Work to complete: The answer must reproduce the listing exactly, with every picture left out.

Provided data:
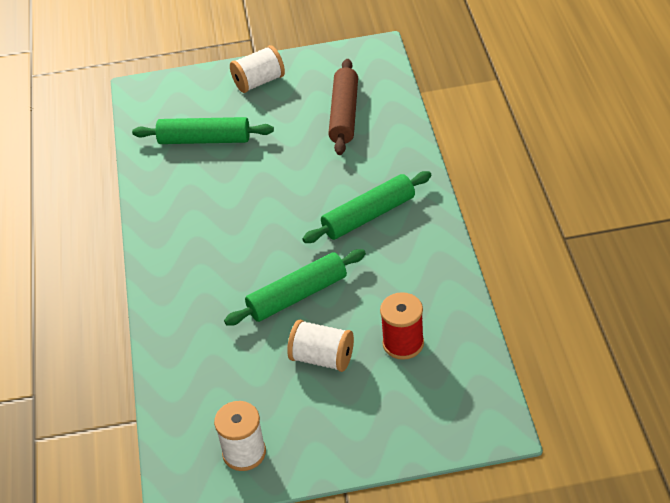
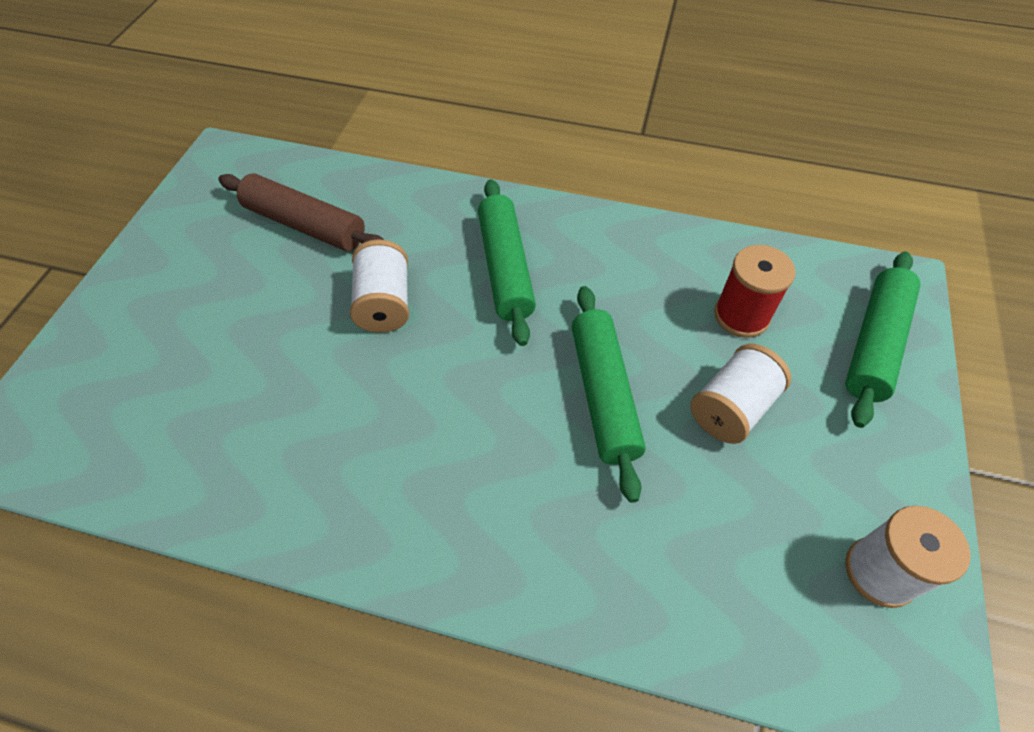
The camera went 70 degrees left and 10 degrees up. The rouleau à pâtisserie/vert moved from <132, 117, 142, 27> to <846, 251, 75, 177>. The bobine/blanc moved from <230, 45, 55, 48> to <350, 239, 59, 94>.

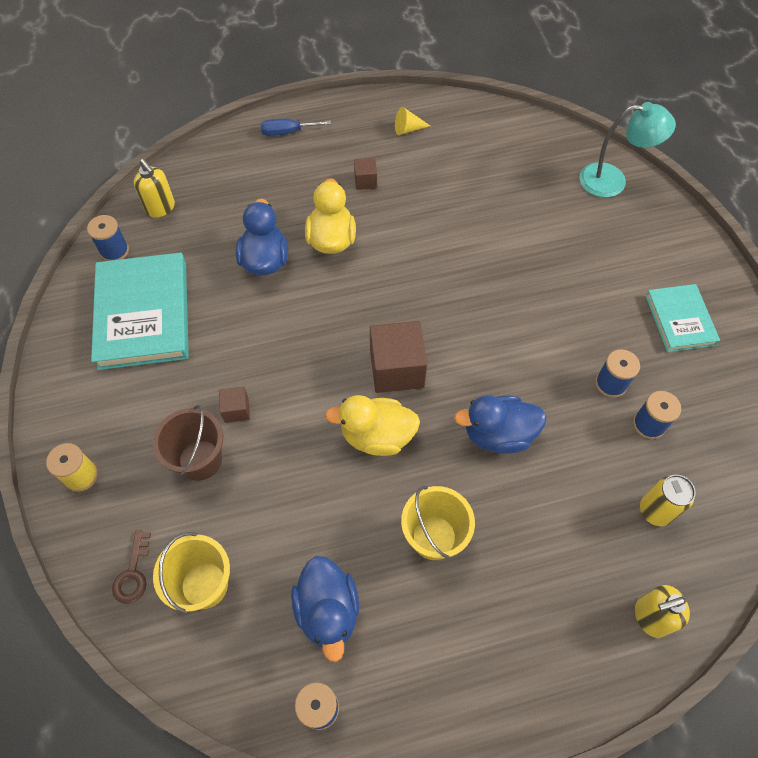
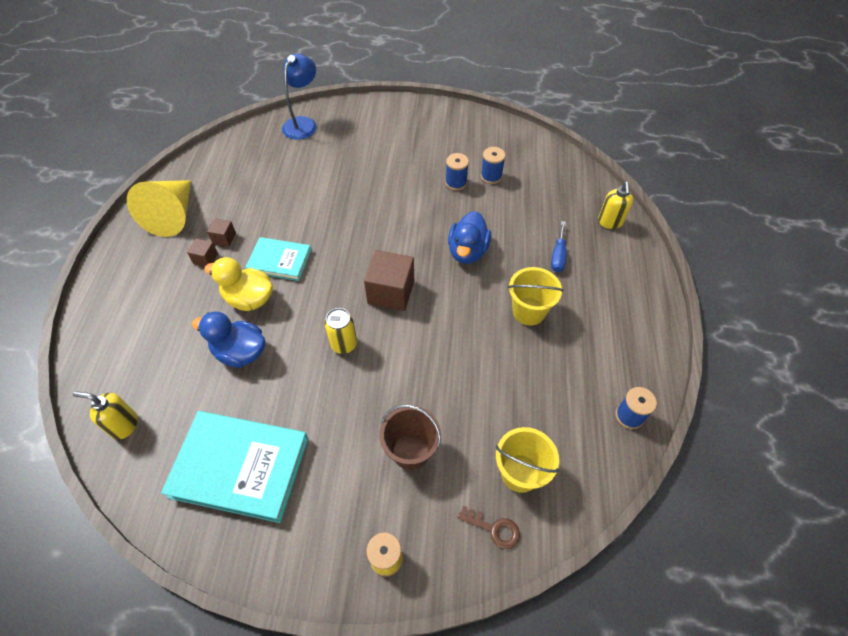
The camera went 70 degrees left and 5 degrees down. The bobine/bleu at <87, 215, 42, 46> disappeared. The canard/bleu at <291, 556, 68, 106> disappeared. The canard/jaune at <325, 395, 95, 61> disappeared. The cube/marron moved from <219, 387, 31, 36> to <207, 218, 29, 28>. The tournevis/bleu moved from <260, 119, 71, 17> to <551, 221, 16, 51>. The canette/jaune moved from <640, 475, 56, 51> to <325, 308, 32, 46>. The livre/turquoise moved from <645, 284, 75, 68> to <245, 237, 66, 44>. The lampe/turquoise at <579, 102, 97, 95> became the lampe/bleu at <282, 54, 35, 86>. The distributeur de savon/jaune at <134, 159, 41, 59> turned 150 degrees counterclockwise. The cône/jaune at <395, 107, 35, 28> changed to 2.44 times the size.

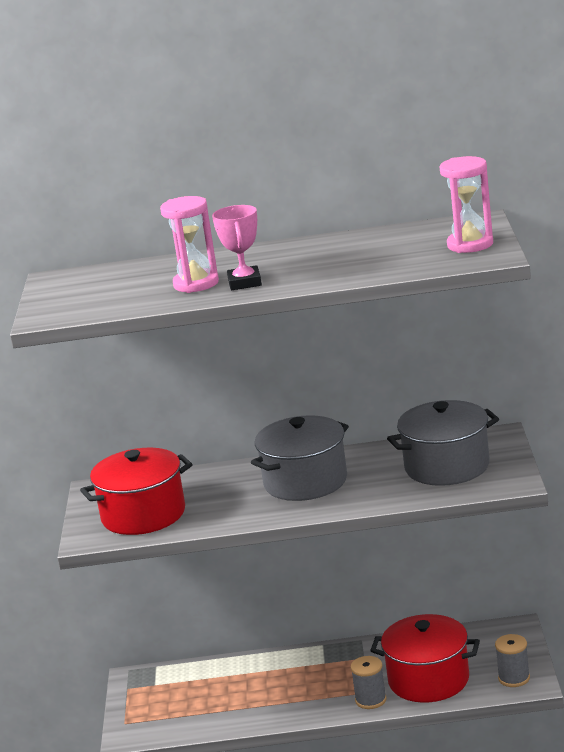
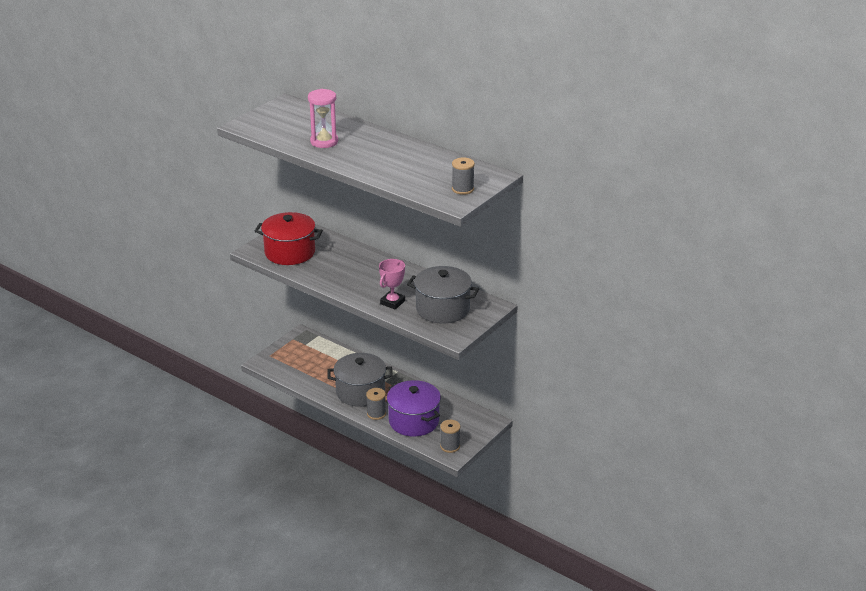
The camera went 35 degrees right and 10 degrees up. The trophée/rose moved from <212, 205, 50, 85> to <379, 259, 26, 50>. The marmite/gris moved from <251, 415, 98, 86> to <327, 353, 66, 54>. The sablier/rose at <440, 156, 53, 97> was replaced by the bobine/gris at <452, 157, 23, 38>. The marmite/rouge at <370, 614, 110, 89> became the marmite/violet at <387, 380, 54, 57>.

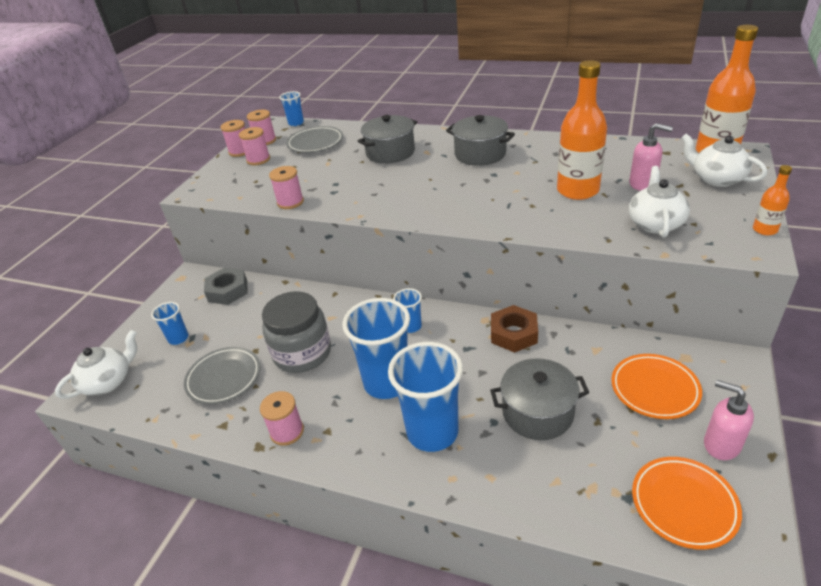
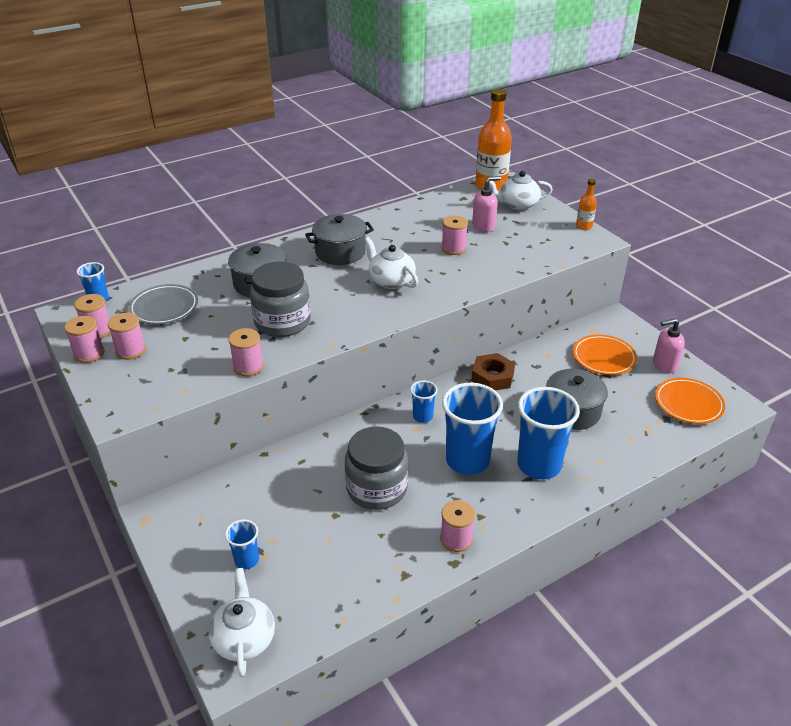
The camera went 55 degrees left and 0 degrees up. The assiette/gris at <184, 347, 77, 57> disappeared. The écrou/gris at <204, 268, 44, 37> disappeared. The bocal/gris at <250, 261, 61, 76> appeared. The théière/blanc moved from <629, 166, 61, 72> to <364, 237, 54, 52>. The bouteille/orange at <557, 60, 50, 140> was replaced by the bobine/rose at <441, 215, 27, 40>.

Written answer:
The camera went 70 degrees left and 10 degrees up. The rouleau à pâtisserie/vert moved from <132, 117, 142, 27> to <846, 251, 75, 177>. The bobine/blanc moved from <230, 45, 55, 48> to <350, 239, 59, 94>.

The camera went 70 degrees left and 5 degrees down. The bobine/bleu at <87, 215, 42, 46> disappeared. The canard/bleu at <291, 556, 68, 106> disappeared. The canard/jaune at <325, 395, 95, 61> disappeared. The cube/marron moved from <219, 387, 31, 36> to <207, 218, 29, 28>. The tournevis/bleu moved from <260, 119, 71, 17> to <551, 221, 16, 51>. The canette/jaune moved from <640, 475, 56, 51> to <325, 308, 32, 46>. The livre/turquoise moved from <645, 284, 75, 68> to <245, 237, 66, 44>. The lampe/turquoise at <579, 102, 97, 95> became the lampe/bleu at <282, 54, 35, 86>. The distributeur de savon/jaune at <134, 159, 41, 59> turned 150 degrees counterclockwise. The cône/jaune at <395, 107, 35, 28> changed to 2.44 times the size.

The camera went 35 degrees right and 10 degrees up. The trophée/rose moved from <212, 205, 50, 85> to <379, 259, 26, 50>. The marmite/gris moved from <251, 415, 98, 86> to <327, 353, 66, 54>. The sablier/rose at <440, 156, 53, 97> was replaced by the bobine/gris at <452, 157, 23, 38>. The marmite/rouge at <370, 614, 110, 89> became the marmite/violet at <387, 380, 54, 57>.

The camera went 55 degrees left and 0 degrees up. The assiette/gris at <184, 347, 77, 57> disappeared. The écrou/gris at <204, 268, 44, 37> disappeared. The bocal/gris at <250, 261, 61, 76> appeared. The théière/blanc moved from <629, 166, 61, 72> to <364, 237, 54, 52>. The bouteille/orange at <557, 60, 50, 140> was replaced by the bobine/rose at <441, 215, 27, 40>.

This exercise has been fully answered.